%%
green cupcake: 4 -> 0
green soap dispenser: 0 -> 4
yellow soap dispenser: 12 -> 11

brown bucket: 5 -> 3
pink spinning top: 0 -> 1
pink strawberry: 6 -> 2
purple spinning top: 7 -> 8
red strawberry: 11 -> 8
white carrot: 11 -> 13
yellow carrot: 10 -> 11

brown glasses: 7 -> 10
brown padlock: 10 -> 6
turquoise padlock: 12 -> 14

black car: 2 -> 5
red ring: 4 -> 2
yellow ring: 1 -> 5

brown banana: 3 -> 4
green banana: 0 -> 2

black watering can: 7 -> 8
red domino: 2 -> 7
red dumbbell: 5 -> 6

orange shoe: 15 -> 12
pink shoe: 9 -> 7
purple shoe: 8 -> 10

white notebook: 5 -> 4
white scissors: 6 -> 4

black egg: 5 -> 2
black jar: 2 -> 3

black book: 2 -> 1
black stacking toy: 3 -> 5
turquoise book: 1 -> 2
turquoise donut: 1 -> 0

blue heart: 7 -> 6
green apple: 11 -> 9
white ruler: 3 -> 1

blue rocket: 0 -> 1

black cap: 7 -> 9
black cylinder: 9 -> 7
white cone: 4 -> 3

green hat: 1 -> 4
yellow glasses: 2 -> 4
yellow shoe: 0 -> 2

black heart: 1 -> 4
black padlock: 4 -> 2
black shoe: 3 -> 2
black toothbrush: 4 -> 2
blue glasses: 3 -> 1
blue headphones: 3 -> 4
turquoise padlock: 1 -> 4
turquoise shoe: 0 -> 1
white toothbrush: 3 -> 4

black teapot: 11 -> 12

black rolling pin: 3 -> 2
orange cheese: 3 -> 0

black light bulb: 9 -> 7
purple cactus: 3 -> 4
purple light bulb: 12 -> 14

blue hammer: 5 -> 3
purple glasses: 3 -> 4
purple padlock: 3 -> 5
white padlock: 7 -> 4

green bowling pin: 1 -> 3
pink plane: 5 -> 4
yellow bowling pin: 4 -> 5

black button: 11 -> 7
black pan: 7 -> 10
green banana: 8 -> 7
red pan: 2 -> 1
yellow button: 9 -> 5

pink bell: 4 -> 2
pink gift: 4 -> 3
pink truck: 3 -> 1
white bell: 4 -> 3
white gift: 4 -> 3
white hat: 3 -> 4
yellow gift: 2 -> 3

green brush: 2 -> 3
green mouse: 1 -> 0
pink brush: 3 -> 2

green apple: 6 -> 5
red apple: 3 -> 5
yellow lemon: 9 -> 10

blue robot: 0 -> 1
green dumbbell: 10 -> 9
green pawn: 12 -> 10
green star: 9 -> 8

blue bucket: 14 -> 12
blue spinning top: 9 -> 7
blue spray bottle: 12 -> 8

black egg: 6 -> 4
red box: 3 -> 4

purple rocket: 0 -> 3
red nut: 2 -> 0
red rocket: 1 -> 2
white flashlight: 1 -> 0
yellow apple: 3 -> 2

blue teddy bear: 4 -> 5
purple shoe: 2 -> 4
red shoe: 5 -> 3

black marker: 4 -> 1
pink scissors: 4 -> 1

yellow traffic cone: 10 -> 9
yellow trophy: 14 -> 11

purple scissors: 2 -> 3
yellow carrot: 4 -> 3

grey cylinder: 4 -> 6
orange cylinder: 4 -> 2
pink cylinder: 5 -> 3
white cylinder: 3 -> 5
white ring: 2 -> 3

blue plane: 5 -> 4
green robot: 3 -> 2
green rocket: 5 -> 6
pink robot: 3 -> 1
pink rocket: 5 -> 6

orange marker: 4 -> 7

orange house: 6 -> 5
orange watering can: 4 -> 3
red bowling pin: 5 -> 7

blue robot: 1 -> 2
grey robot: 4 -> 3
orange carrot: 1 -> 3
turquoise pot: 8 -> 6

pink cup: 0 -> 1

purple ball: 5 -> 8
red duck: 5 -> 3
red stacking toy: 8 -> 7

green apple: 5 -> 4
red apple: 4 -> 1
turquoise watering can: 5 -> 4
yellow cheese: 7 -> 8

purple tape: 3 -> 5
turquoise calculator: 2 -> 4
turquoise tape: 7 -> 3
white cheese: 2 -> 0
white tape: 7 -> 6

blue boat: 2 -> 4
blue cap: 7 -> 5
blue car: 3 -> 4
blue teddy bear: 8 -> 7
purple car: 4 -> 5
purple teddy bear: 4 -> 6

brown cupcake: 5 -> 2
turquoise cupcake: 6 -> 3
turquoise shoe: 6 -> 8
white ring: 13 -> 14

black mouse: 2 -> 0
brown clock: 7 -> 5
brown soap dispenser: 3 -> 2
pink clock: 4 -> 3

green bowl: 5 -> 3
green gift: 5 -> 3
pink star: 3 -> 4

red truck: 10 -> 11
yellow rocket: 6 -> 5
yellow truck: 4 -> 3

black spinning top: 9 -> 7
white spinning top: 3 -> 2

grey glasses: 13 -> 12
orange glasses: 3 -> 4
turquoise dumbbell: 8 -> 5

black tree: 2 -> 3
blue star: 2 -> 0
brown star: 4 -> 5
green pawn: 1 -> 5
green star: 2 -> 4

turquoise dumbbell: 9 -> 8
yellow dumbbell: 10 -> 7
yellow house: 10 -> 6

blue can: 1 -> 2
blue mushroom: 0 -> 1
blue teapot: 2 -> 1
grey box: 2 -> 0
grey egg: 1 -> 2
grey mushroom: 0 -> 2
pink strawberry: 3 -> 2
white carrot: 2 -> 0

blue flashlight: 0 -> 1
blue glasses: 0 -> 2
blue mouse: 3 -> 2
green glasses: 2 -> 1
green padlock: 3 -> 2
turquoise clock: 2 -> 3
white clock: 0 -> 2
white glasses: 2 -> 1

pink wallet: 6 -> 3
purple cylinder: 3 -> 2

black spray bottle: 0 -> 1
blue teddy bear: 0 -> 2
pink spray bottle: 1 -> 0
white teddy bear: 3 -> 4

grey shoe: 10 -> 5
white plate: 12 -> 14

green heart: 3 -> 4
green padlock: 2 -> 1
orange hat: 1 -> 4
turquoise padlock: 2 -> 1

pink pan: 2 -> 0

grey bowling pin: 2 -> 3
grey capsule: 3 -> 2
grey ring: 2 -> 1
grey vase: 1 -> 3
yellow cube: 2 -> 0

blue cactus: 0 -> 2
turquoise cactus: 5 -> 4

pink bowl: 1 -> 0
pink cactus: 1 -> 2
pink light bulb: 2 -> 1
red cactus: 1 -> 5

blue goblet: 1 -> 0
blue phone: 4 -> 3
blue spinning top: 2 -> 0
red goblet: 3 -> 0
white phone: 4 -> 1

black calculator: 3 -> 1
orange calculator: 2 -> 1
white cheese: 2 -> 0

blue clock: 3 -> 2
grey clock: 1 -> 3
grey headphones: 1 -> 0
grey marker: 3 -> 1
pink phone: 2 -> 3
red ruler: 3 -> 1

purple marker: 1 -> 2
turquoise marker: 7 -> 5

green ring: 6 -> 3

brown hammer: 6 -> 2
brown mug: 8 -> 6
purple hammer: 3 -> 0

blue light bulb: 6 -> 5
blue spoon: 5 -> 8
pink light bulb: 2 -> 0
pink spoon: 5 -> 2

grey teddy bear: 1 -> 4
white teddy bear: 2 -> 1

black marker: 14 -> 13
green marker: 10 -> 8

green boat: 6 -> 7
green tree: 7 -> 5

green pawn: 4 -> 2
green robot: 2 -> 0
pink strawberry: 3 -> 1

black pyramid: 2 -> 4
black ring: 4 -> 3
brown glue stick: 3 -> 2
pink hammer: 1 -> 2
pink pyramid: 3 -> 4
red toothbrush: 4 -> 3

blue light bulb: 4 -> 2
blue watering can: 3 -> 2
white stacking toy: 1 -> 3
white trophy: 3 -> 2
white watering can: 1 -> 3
%%
## [Action item]
From the data above, return every line from the line that has "blue hammer: 5 -> 3" up to and including the line that has "pink truck: 3 -> 1", exactly.

## [Task result]
blue hammer: 5 -> 3
purple glasses: 3 -> 4
purple padlock: 3 -> 5
white padlock: 7 -> 4

green bowling pin: 1 -> 3
pink plane: 5 -> 4
yellow bowling pin: 4 -> 5

black button: 11 -> 7
black pan: 7 -> 10
green banana: 8 -> 7
red pan: 2 -> 1
yellow button: 9 -> 5

pink bell: 4 -> 2
pink gift: 4 -> 3
pink truck: 3 -> 1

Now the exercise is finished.